Scene change data
□ □ □
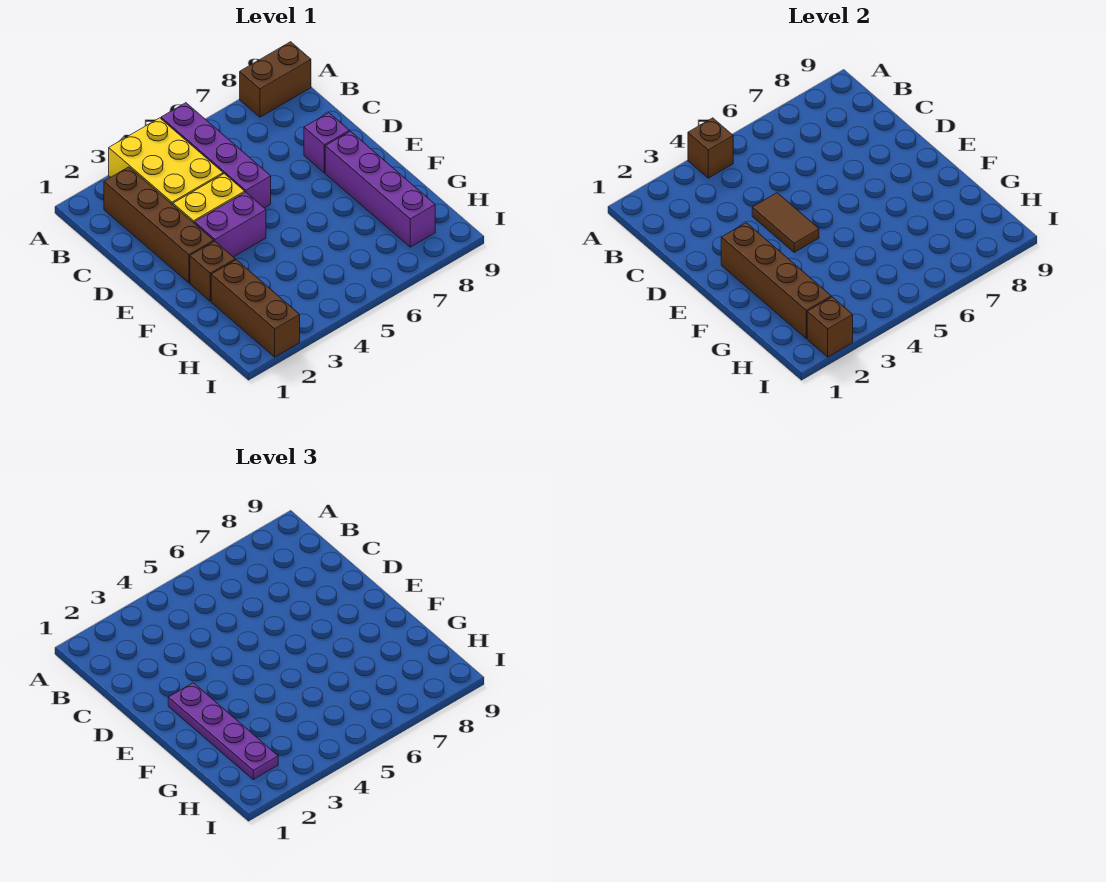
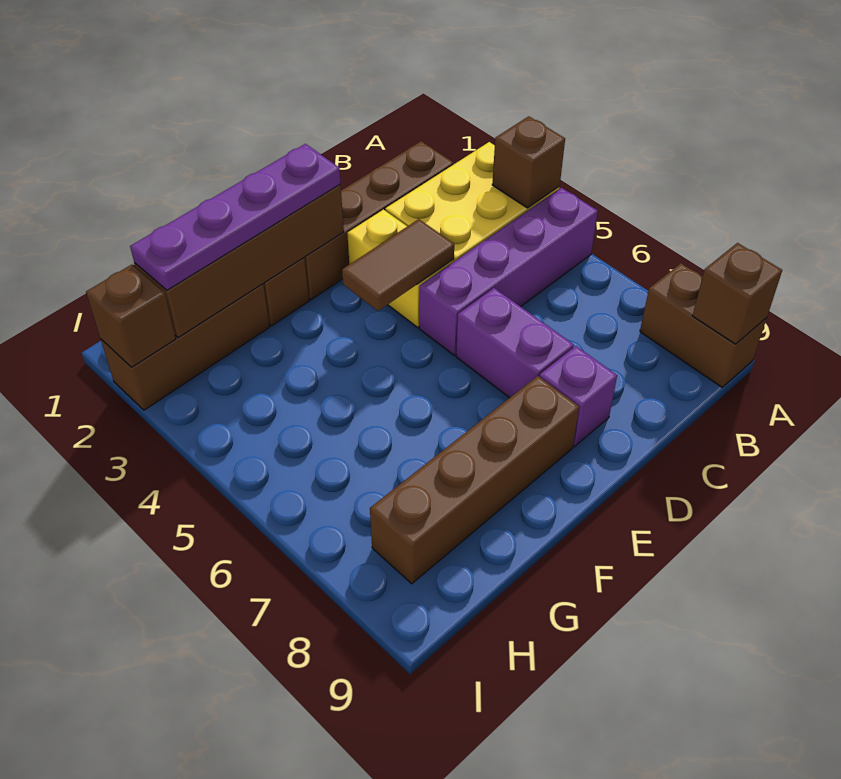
none -> brown brick A9 level 2
purple brick E3:E4 level 1 -> purple brick D6:D7 level 1
purple brick E8:H8 level 1 -> brown brick E8:H8 level 1

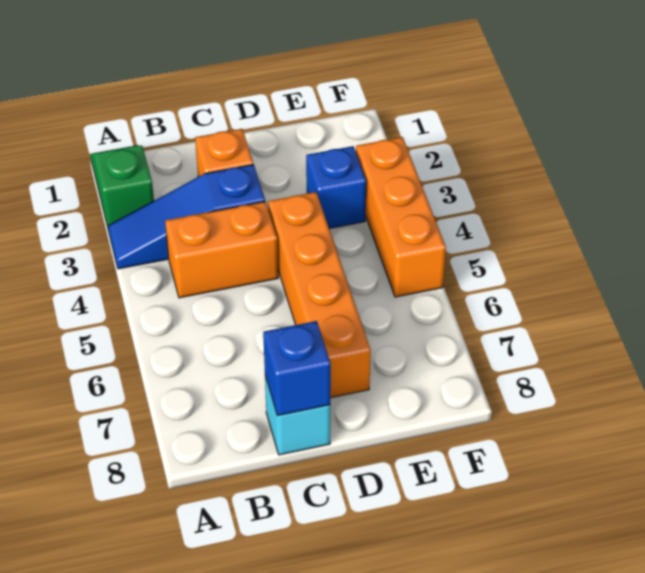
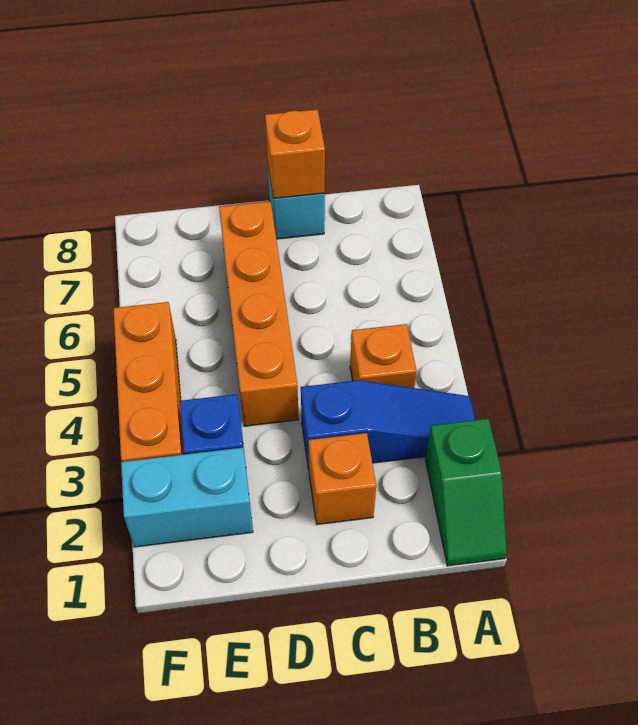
orange brick B4:C4 level 1 -> orange brick B4 level 1
blue brick C8 level 2 -> orange brick C8 level 2
none -> cyan brick E2:F2 level 1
□ □ □
_WHAT TO PRODUCE:_
Transcribe all the data word for word; the images stay out.

_EXERCISE RESULT:_
none -> brown brick A9 level 2
purple brick E3:E4 level 1 -> purple brick D6:D7 level 1
purple brick E8:H8 level 1 -> brown brick E8:H8 level 1

orange brick B4:C4 level 1 -> orange brick B4 level 1
blue brick C8 level 2 -> orange brick C8 level 2
none -> cyan brick E2:F2 level 1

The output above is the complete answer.